Try it: Your answer is the lines below, exactly, from the one that contains "purple semicircle: (167, 219)" through the one that contains "blue star: (245, 996) -> (207, 870), moved", both included.

[Opening Material for the task section]

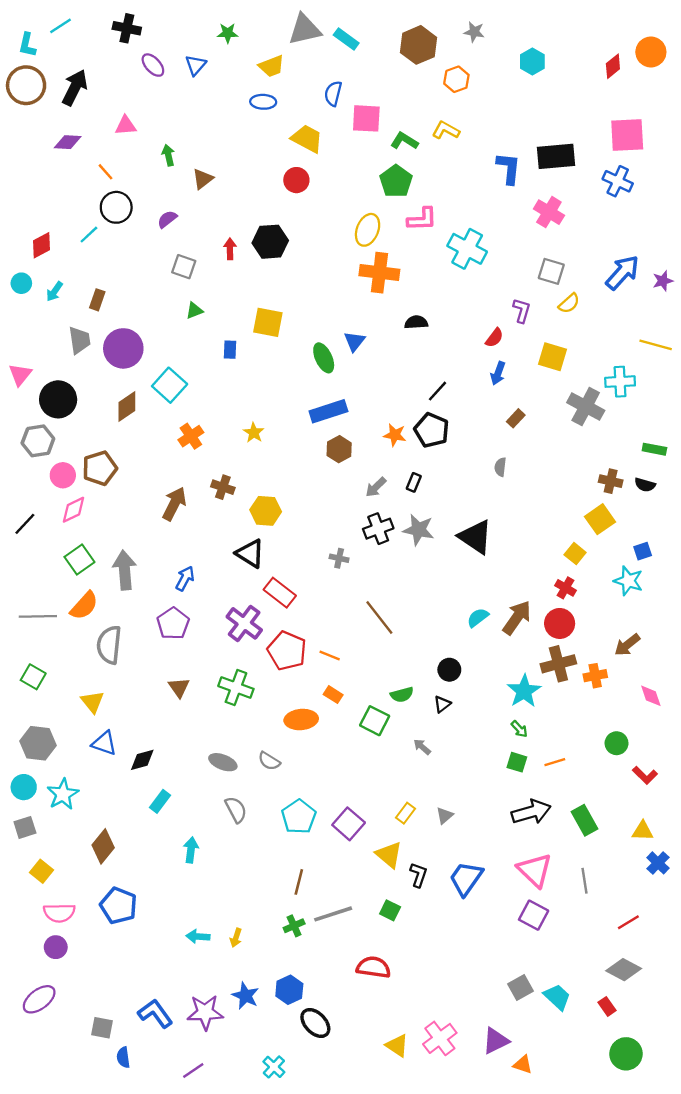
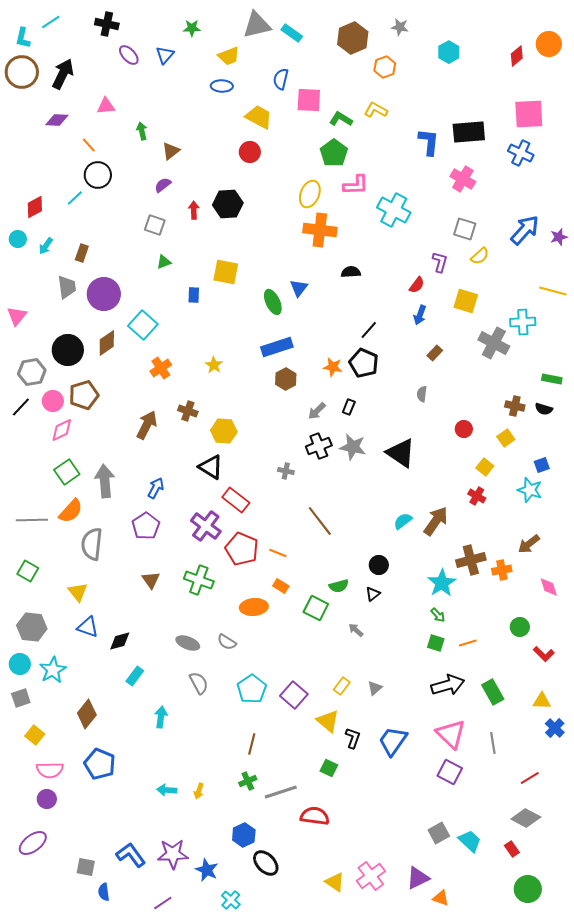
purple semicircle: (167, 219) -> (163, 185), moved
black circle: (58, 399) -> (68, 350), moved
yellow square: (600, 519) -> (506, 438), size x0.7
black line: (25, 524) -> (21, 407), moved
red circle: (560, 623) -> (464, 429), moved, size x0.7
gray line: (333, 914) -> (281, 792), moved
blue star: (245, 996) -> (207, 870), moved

[Closing Material for the task section]
[Opening Material for the task section]

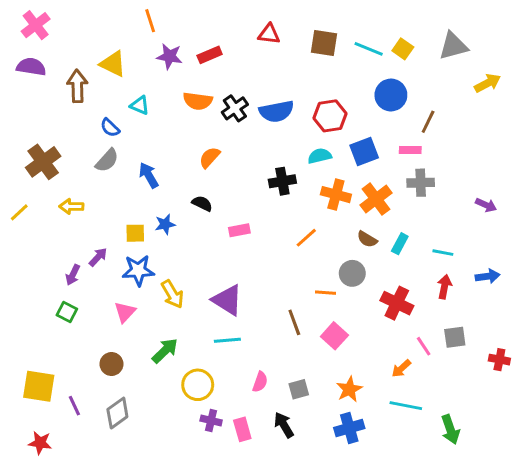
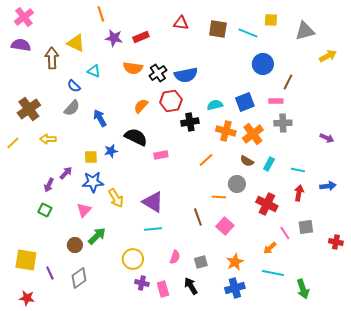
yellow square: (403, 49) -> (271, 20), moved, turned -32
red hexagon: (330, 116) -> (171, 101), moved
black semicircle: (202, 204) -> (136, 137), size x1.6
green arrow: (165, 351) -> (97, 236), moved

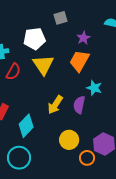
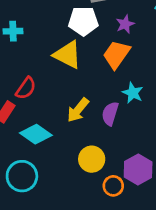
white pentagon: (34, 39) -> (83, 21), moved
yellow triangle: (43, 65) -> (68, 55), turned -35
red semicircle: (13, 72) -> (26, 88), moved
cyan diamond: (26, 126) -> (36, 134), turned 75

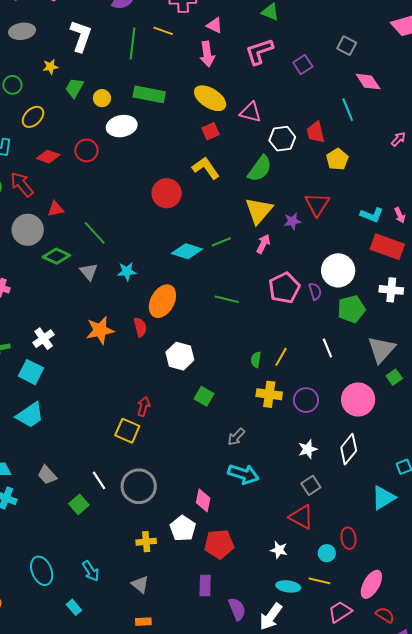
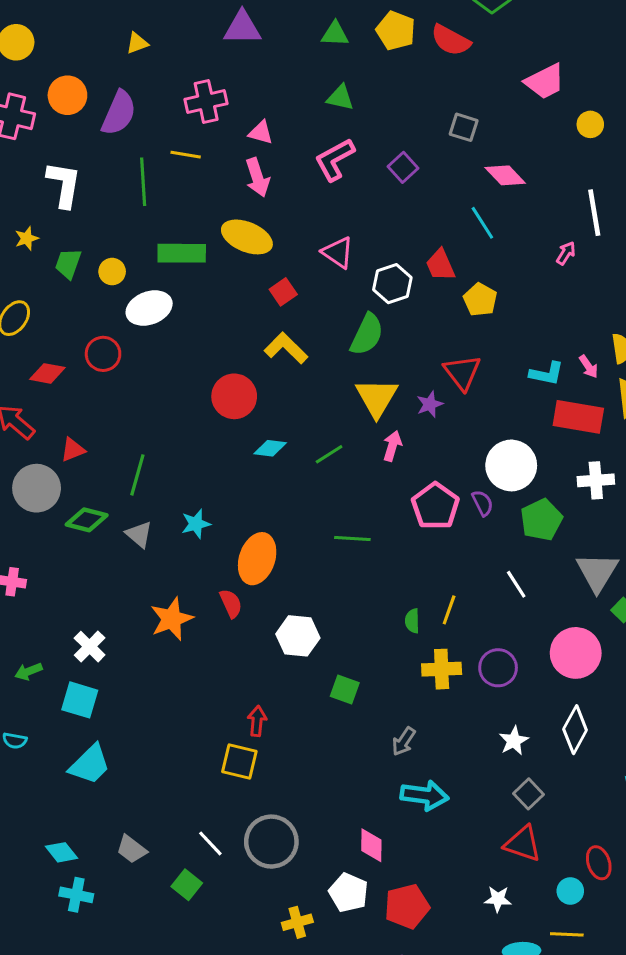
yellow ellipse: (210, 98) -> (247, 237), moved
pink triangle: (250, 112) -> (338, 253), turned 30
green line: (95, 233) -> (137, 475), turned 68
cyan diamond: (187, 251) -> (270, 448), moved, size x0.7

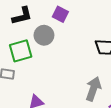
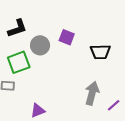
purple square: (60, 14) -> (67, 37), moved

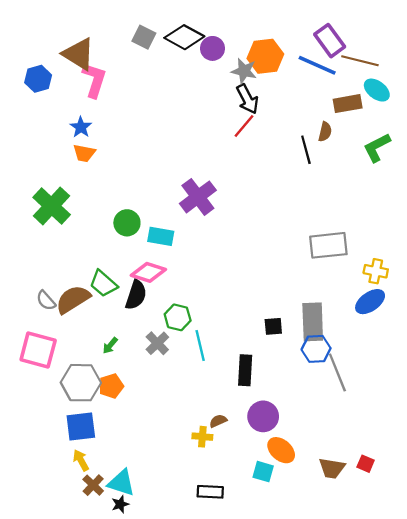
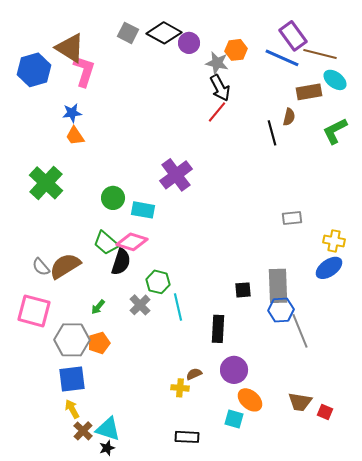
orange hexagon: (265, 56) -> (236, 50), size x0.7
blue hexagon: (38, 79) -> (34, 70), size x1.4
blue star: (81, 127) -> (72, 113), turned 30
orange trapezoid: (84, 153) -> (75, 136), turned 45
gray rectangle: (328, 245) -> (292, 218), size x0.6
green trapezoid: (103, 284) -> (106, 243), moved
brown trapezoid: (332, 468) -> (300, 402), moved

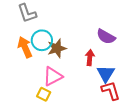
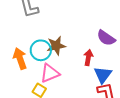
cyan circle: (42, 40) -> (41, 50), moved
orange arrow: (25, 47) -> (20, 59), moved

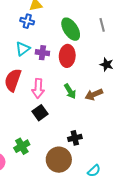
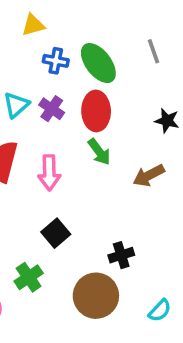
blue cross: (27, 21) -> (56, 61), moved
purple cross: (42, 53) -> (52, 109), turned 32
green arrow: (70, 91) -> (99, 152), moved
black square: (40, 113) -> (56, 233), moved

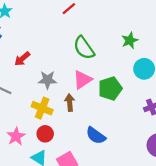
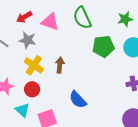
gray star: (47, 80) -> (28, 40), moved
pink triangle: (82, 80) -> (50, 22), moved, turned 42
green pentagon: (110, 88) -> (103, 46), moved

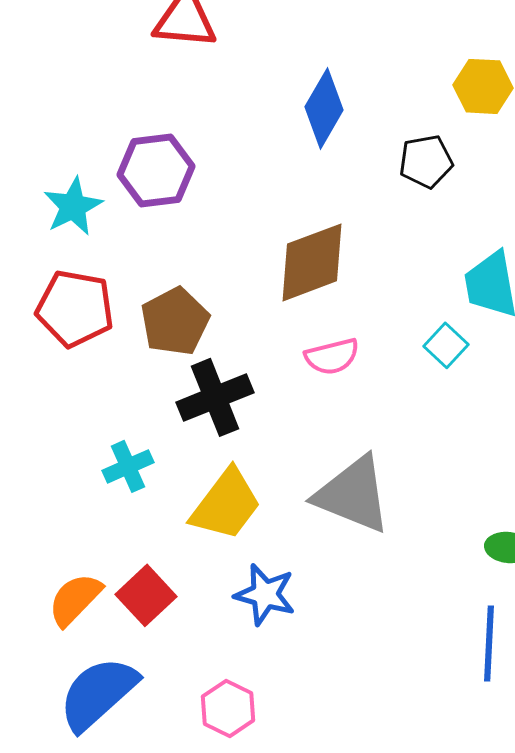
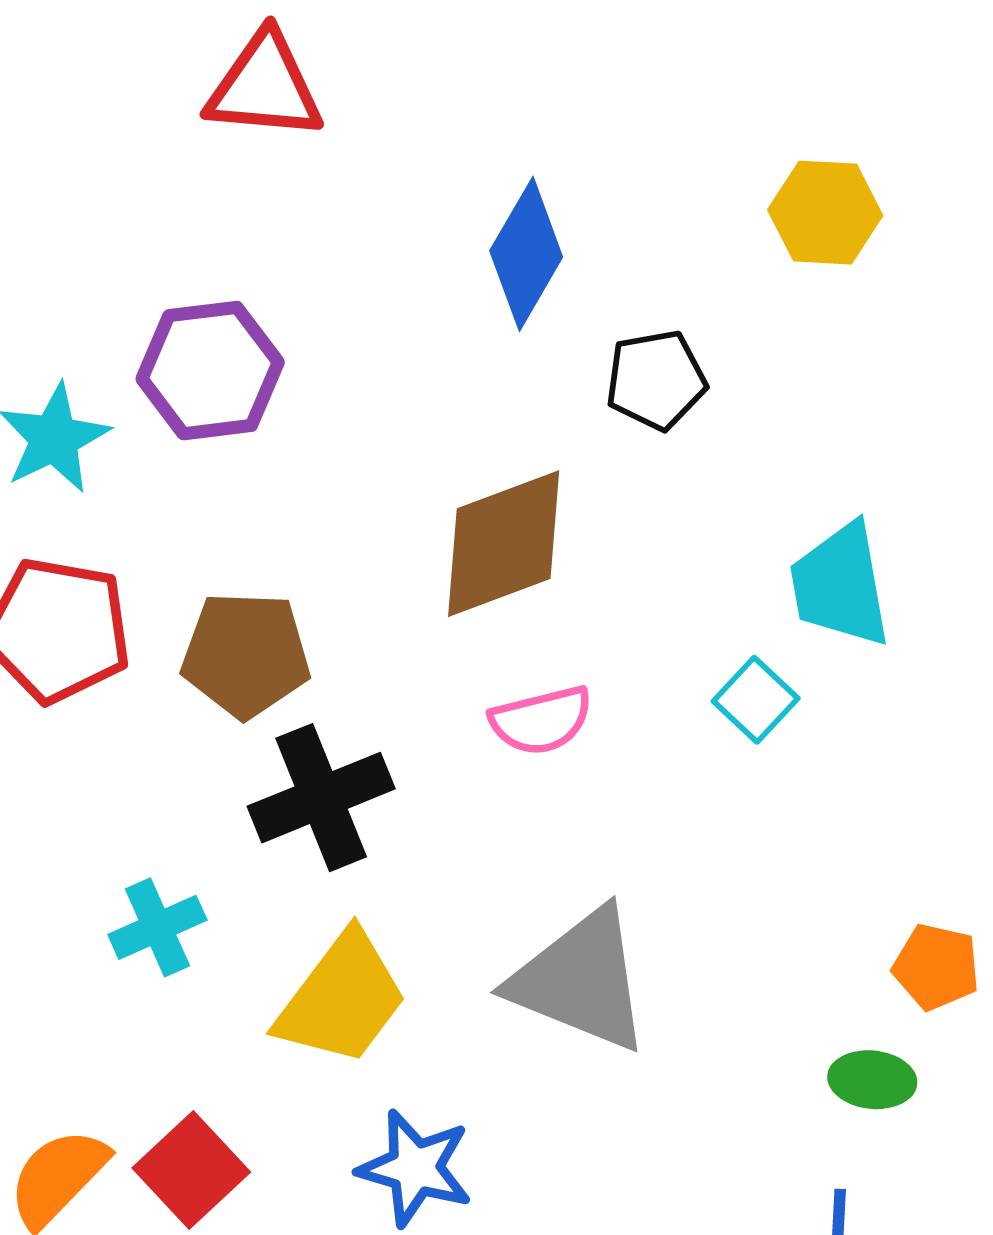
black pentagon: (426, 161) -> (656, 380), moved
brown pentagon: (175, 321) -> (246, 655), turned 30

[Closing Material for the task section]
[Opening Material for the task section]

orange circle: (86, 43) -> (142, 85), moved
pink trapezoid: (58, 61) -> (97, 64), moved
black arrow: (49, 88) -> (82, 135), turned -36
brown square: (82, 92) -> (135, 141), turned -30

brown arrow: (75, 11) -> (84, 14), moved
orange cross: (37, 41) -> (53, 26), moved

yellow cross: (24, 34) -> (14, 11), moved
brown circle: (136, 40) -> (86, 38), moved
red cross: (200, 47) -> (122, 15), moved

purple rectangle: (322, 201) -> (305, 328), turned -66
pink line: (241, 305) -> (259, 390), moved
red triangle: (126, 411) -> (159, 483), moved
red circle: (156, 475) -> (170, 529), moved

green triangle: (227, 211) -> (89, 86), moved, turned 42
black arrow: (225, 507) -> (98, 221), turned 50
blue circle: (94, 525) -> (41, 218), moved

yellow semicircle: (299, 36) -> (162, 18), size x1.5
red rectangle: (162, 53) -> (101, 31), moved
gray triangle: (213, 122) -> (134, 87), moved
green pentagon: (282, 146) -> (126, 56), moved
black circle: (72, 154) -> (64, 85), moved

[Closing Material for the task section]

Task result:
purple semicircle: (167, 219) -> (163, 185), moved
black circle: (58, 399) -> (68, 350), moved
yellow square: (600, 519) -> (506, 438), size x0.7
black line: (25, 524) -> (21, 407), moved
red circle: (560, 623) -> (464, 429), moved, size x0.7
gray line: (333, 914) -> (281, 792), moved
blue star: (245, 996) -> (207, 870), moved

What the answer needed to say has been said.